ACTIVITY | Could you print, exactly as they stand, the lines from the one holding "What was the" to the end of the data below, and nothing more?

Before-and-after scene images |
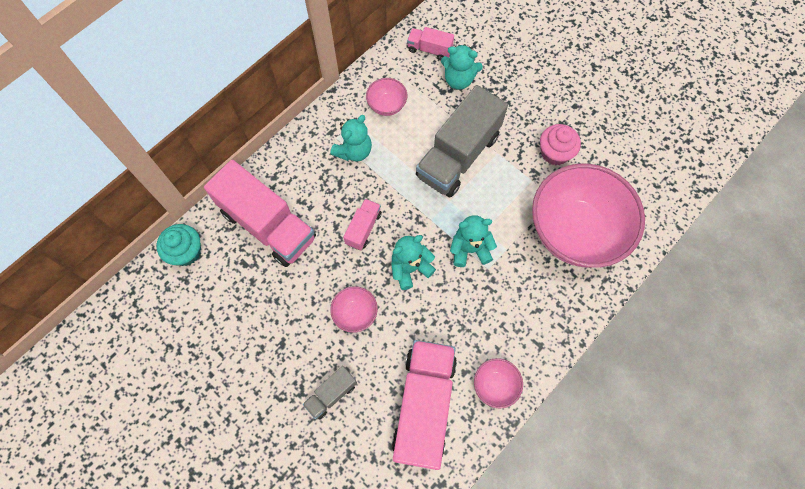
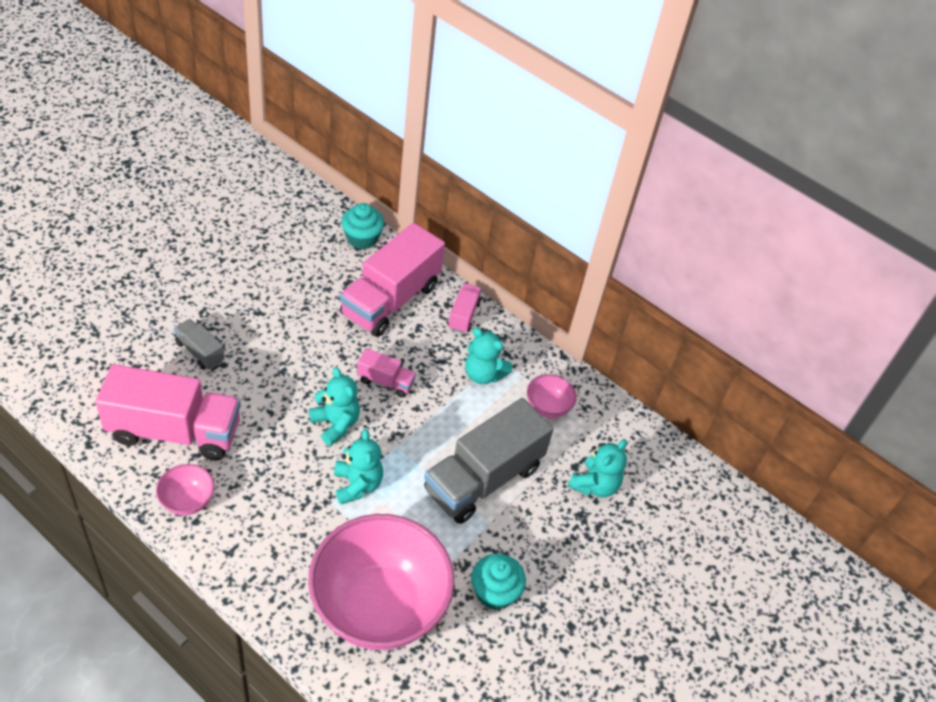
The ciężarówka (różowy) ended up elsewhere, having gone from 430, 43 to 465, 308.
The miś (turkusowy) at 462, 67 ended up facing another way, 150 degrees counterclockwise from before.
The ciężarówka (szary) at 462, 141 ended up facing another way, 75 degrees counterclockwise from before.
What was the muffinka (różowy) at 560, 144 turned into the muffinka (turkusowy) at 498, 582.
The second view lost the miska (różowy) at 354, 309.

ANSWER BOX |
What was the muffinka (różowy) at 560, 144 turned into the muffinka (turkusowy) at 498, 582.
The second view lost the miska (różowy) at 354, 309.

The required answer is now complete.